About this exercise
Each record must appear in the answer exactly as given.

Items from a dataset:
<<<<

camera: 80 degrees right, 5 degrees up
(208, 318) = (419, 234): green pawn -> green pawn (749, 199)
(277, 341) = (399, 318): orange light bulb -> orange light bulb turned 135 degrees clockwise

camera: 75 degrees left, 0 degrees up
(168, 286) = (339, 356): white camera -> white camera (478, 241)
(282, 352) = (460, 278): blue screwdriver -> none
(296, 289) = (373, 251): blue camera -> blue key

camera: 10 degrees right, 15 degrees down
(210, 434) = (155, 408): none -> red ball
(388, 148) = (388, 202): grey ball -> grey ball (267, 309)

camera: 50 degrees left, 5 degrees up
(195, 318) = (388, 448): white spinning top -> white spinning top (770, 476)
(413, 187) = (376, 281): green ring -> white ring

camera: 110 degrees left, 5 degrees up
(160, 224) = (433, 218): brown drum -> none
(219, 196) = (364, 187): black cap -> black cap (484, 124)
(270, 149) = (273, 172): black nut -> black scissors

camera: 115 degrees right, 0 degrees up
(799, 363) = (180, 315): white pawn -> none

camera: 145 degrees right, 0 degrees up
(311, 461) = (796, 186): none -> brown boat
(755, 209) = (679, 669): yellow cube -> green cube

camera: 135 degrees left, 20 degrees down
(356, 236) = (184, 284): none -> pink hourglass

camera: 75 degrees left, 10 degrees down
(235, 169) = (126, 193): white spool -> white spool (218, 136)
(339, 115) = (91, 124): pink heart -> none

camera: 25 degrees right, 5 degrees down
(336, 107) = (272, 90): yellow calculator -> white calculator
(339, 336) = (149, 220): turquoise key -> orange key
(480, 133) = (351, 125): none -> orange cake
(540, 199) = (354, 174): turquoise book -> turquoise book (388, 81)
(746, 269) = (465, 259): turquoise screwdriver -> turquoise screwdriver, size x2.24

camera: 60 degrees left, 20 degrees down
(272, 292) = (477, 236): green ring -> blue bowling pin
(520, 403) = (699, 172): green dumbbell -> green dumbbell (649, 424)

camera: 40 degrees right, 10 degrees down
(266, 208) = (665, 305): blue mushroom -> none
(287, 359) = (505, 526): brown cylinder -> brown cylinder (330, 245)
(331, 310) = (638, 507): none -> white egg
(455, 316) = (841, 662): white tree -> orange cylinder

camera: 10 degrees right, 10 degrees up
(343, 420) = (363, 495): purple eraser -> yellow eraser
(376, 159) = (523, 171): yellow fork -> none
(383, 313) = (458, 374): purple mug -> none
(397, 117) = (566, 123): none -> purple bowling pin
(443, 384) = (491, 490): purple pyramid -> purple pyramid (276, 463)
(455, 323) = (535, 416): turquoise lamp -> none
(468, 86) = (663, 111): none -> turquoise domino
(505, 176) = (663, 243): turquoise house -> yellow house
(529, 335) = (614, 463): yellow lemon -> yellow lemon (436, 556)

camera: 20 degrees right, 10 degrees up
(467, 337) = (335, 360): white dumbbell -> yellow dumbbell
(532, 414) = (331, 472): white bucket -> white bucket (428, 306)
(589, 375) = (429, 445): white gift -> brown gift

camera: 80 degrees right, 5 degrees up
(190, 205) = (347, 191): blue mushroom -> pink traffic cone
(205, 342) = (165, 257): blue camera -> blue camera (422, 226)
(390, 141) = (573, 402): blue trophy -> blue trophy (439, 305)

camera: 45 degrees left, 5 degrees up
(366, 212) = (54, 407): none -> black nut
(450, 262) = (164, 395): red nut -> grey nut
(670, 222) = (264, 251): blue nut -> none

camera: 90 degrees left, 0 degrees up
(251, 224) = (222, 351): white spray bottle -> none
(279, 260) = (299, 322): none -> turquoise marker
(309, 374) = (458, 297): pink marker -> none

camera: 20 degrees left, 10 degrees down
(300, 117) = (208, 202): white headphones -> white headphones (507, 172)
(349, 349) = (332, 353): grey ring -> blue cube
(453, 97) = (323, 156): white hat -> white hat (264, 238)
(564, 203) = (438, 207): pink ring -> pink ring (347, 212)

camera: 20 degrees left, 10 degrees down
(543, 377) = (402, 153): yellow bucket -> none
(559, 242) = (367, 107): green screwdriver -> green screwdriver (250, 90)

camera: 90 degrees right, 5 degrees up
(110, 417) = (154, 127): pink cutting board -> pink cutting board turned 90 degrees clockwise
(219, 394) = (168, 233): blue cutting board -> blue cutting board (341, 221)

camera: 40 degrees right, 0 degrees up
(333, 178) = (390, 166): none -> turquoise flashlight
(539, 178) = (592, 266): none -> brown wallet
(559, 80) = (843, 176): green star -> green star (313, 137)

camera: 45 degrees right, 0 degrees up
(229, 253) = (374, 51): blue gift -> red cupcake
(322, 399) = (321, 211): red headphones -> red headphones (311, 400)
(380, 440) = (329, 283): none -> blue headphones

>>>>

Solution to the problem
camera: 80 degrees right, 5 degrees up
(208, 318) = (419, 234): green pawn -> green pawn (749, 199)
(277, 341) = (399, 318): orange light bulb -> orange light bulb turned 135 degrees clockwise

camera: 75 degrees left, 0 degrees up
(168, 286) = (339, 356): white camera -> white camera (478, 241)
(282, 352) = (460, 278): blue screwdriver -> none
(296, 289) = (373, 251): blue camera -> blue key

camera: 10 degrees right, 15 degrees down
(210, 434) = (155, 408): none -> red ball
(388, 148) = (388, 202): grey ball -> grey ball (267, 309)

camera: 50 degrees left, 5 degrees up
(195, 318) = (388, 448): white spinning top -> white spinning top (770, 476)
(413, 187) = (376, 281): green ring -> white ring

camera: 110 degrees left, 5 degrees up
(160, 224) = (433, 218): brown drum -> none
(219, 196) = (364, 187): black cap -> black cap (484, 124)
(270, 149) = (273, 172): black nut -> black scissors

camera: 115 degrees right, 0 degrees up
(799, 363) = (180, 315): white pawn -> none

camera: 145 degrees right, 0 degrees up
(311, 461) = (796, 186): none -> brown boat
(755, 209) = (679, 669): yellow cube -> green cube

camera: 135 degrees left, 20 degrees down
(356, 236) = (184, 284): none -> pink hourglass

camera: 75 degrees left, 10 degrees down
(235, 169) = (126, 193): white spool -> white spool (218, 136)
(339, 115) = (91, 124): pink heart -> none

camera: 25 degrees right, 5 degrees down
(336, 107) = (272, 90): yellow calculator -> white calculator
(339, 336) = (149, 220): turquoise key -> orange key
(480, 133) = (351, 125): none -> orange cake
(540, 199) = (354, 174): turquoise book -> turquoise book (388, 81)
(746, 269) = (465, 259): turquoise screwdriver -> turquoise screwdriver, size x2.24

camera: 60 degrees left, 20 degrees down
(272, 292) = (477, 236): green ring -> blue bowling pin
(520, 403) = (699, 172): green dumbbell -> green dumbbell (649, 424)

camera: 40 degrees right, 10 degrees down
(266, 208) = (665, 305): blue mushroom -> none
(287, 359) = (505, 526): brown cylinder -> brown cylinder (330, 245)
(331, 310) = (638, 507): none -> white egg
(455, 316) = (841, 662): white tree -> orange cylinder

camera: 10 degrees right, 10 degrees up
(343, 420) = (363, 495): purple eraser -> yellow eraser
(376, 159) = (523, 171): yellow fork -> none
(383, 313) = (458, 374): purple mug -> none
(397, 117) = (566, 123): none -> purple bowling pin
(443, 384) = (491, 490): purple pyramid -> purple pyramid (276, 463)
(455, 323) = (535, 416): turquoise lamp -> none
(468, 86) = (663, 111): none -> turquoise domino
(505, 176) = (663, 243): turquoise house -> yellow house
(529, 335) = (614, 463): yellow lemon -> yellow lemon (436, 556)

camera: 20 degrees right, 10 degrees up
(467, 337) = (335, 360): white dumbbell -> yellow dumbbell
(532, 414) = (331, 472): white bucket -> white bucket (428, 306)
(589, 375) = (429, 445): white gift -> brown gift

camera: 80 degrees right, 5 degrees up
(190, 205) = (347, 191): blue mushroom -> pink traffic cone
(205, 342) = (165, 257): blue camera -> blue camera (422, 226)
(390, 141) = (573, 402): blue trophy -> blue trophy (439, 305)

camera: 45 degrees left, 5 degrees up
(366, 212) = (54, 407): none -> black nut
(450, 262) = (164, 395): red nut -> grey nut
(670, 222) = (264, 251): blue nut -> none

camera: 90 degrees left, 0 degrees up
(251, 224) = (222, 351): white spray bottle -> none
(279, 260) = (299, 322): none -> turquoise marker
(309, 374) = (458, 297): pink marker -> none

camera: 20 degrees left, 10 degrees down
(300, 117) = (208, 202): white headphones -> white headphones (507, 172)
(349, 349) = (332, 353): grey ring -> blue cube
(453, 97) = (323, 156): white hat -> white hat (264, 238)
(564, 203) = (438, 207): pink ring -> pink ring (347, 212)

camera: 20 degrees left, 10 degrees down
(543, 377) = (402, 153): yellow bucket -> none
(559, 242) = (367, 107): green screwdriver -> green screwdriver (250, 90)

camera: 90 degrees right, 5 degrees up
(110, 417) = (154, 127): pink cutting board -> pink cutting board turned 90 degrees clockwise
(219, 394) = (168, 233): blue cutting board -> blue cutting board (341, 221)

camera: 40 degrees right, 0 degrees up
(333, 178) = (390, 166): none -> turquoise flashlight
(539, 178) = (592, 266): none -> brown wallet
(559, 80) = (843, 176): green star -> green star (313, 137)

camera: 45 degrees right, 0 degrees up
(229, 253) = (374, 51): blue gift -> red cupcake
(322, 399) = (321, 211): red headphones -> red headphones (311, 400)
(380, 440) = (329, 283): none -> blue headphones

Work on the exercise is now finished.